━━━ MATERIAL PROVIDED ━━━
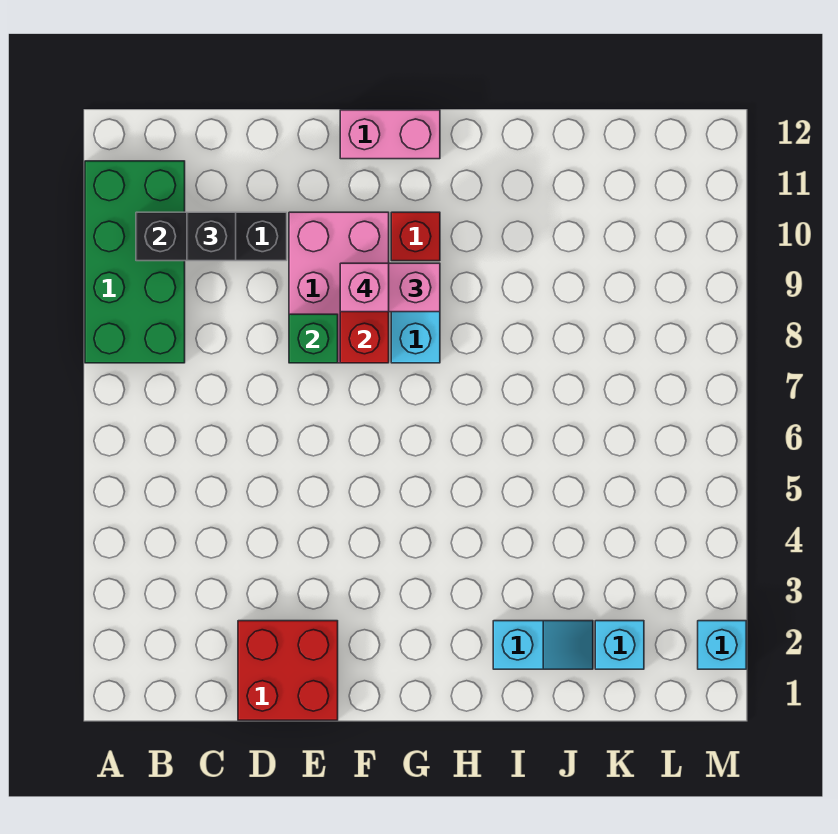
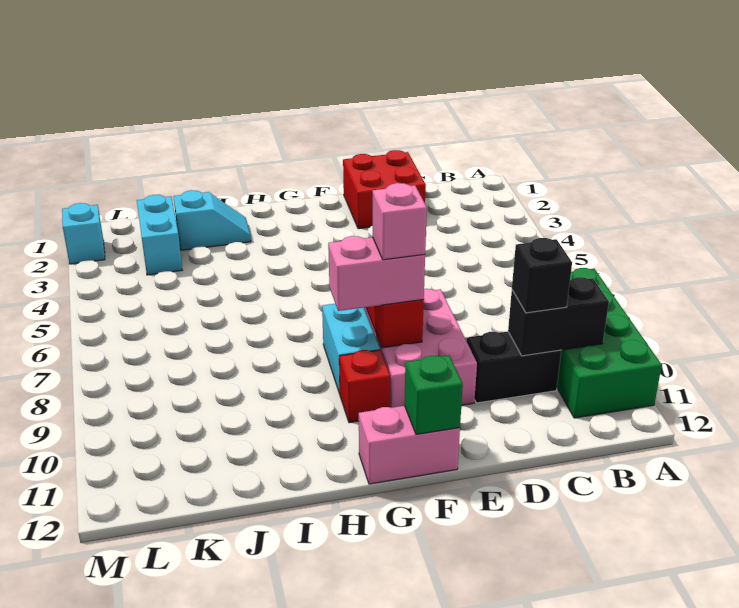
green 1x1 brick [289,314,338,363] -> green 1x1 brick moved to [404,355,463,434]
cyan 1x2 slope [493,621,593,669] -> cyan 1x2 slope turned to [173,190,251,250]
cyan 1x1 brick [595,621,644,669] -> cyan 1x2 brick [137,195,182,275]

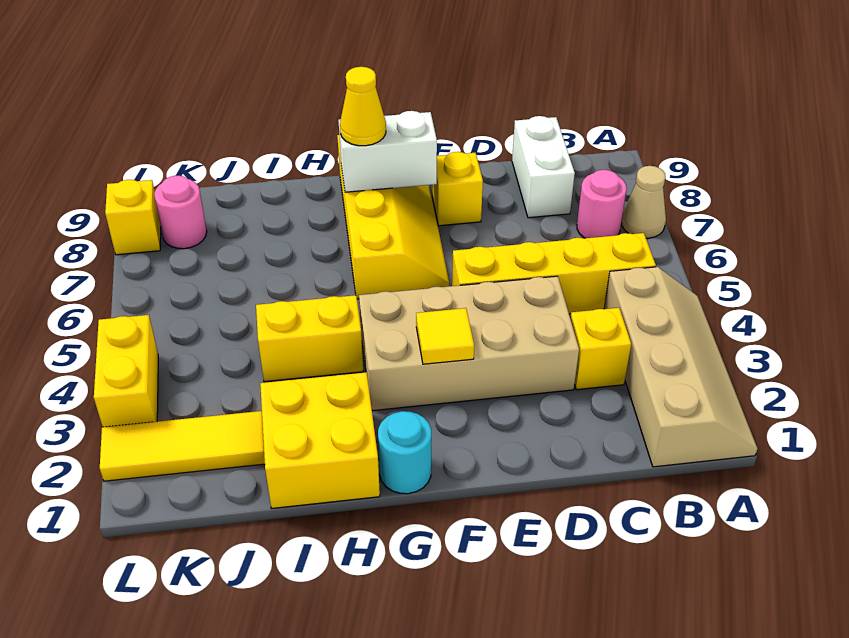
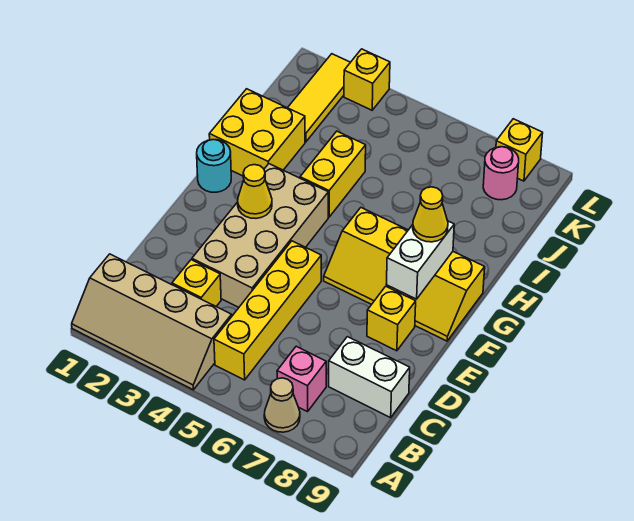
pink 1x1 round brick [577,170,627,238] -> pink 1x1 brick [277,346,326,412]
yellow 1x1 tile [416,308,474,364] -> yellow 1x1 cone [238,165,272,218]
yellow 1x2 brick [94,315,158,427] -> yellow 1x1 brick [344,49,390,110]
━━━
━━━ MATERIAL PROVIDED ━━━
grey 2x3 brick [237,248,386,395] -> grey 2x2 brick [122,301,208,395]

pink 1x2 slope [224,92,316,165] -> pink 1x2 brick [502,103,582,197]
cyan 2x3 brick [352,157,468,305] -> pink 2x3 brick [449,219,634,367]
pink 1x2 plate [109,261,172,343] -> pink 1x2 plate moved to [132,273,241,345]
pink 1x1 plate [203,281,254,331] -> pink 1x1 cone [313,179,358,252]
━━━
*WORK ITEM:*
Look above for the line with "green 1x1 brick [289,314,338,363]" and the line with "yellow 1x2 brick"; set down those two lines and all lines between them exactly, without pictures and without anything else.

*SOLUTION FOR THIS PROBLEM:*
green 1x1 brick [289,314,338,363] -> green 1x1 brick moved to [404,355,463,434]
cyan 1x2 slope [493,621,593,669] -> cyan 1x2 slope turned to [173,190,251,250]
cyan 1x1 brick [595,621,644,669] -> cyan 1x2 brick [137,195,182,275]

pink 1x1 round brick [577,170,627,238] -> pink 1x1 brick [277,346,326,412]
yellow 1x1 tile [416,308,474,364] -> yellow 1x1 cone [238,165,272,218]
yellow 1x2 brick [94,315,158,427] -> yellow 1x1 brick [344,49,390,110]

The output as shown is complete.